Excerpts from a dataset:
+--

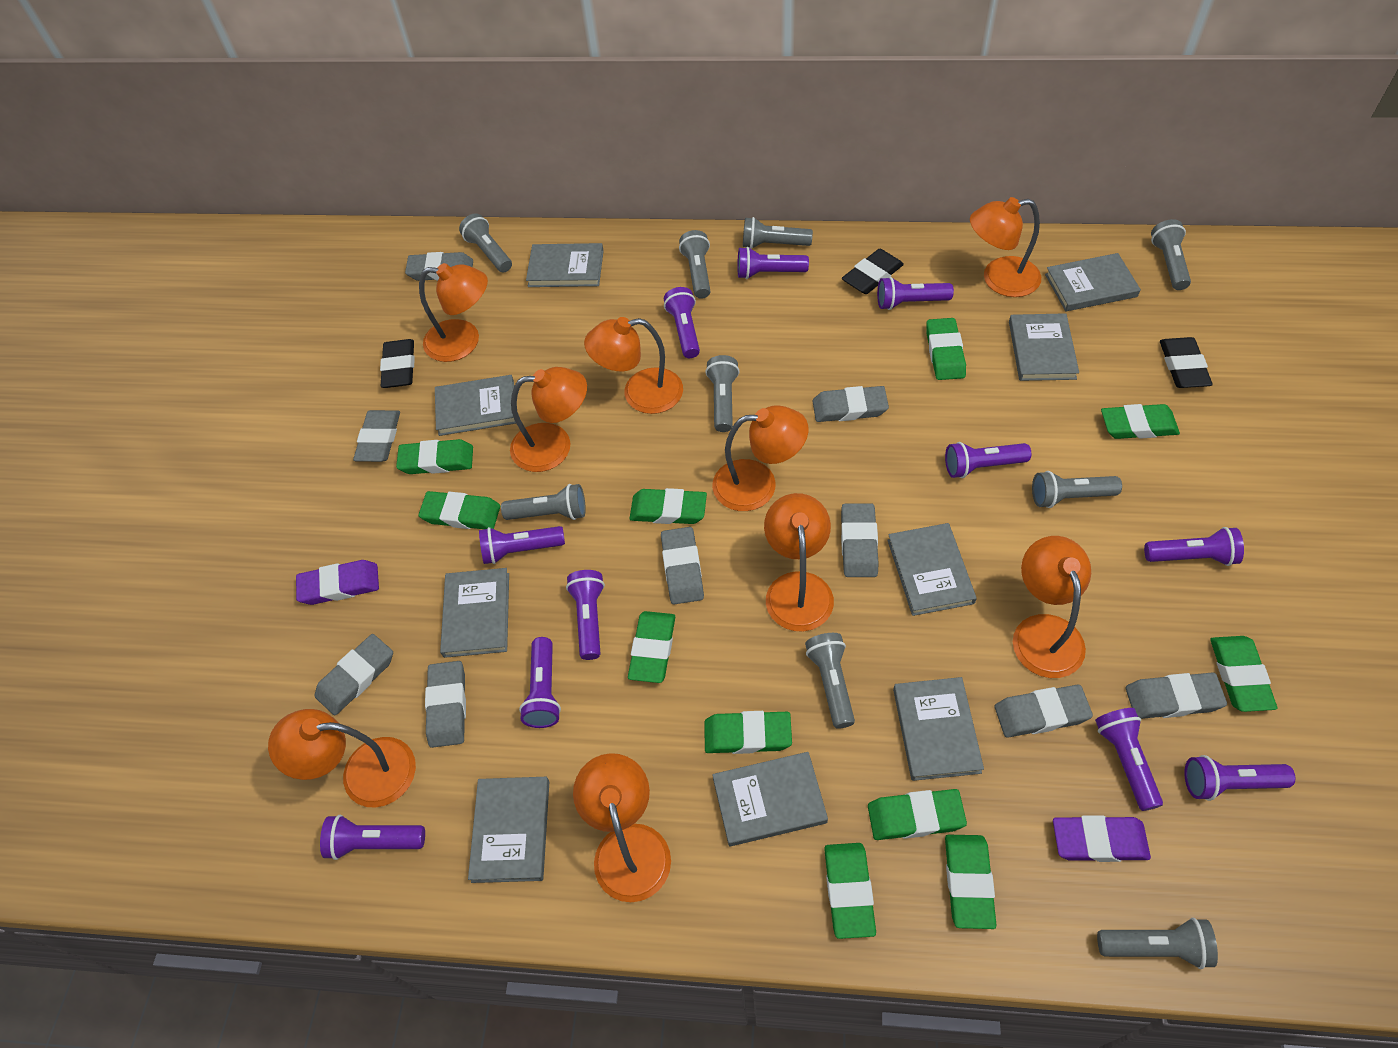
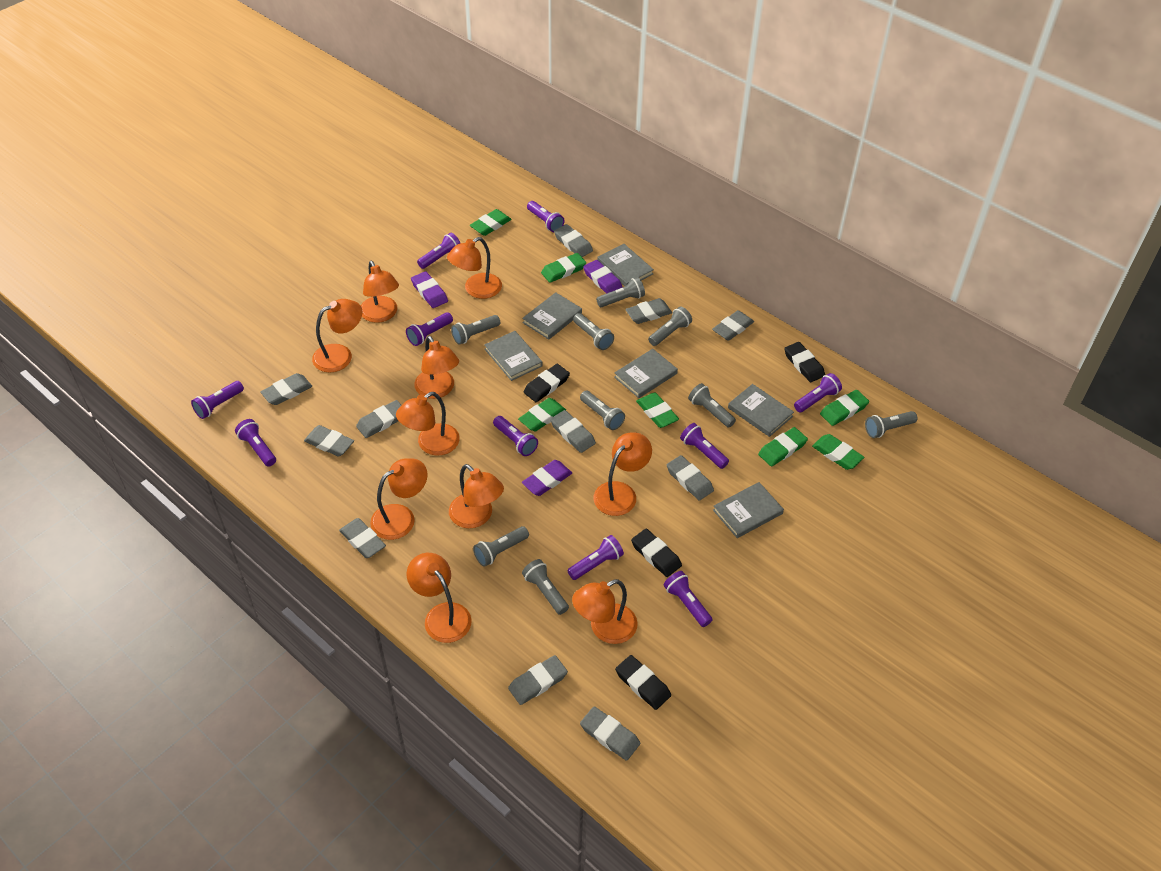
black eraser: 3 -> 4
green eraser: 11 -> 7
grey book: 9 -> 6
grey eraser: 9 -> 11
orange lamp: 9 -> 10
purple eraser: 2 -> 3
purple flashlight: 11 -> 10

+--

- **Directive**: Once the pictures are removed, reproduce the remaining entries above exactly.

- **Solution for this task**:
black eraser: 3 -> 4
green eraser: 11 -> 7
grey book: 9 -> 6
grey eraser: 9 -> 11
orange lamp: 9 -> 10
purple eraser: 2 -> 3
purple flashlight: 11 -> 10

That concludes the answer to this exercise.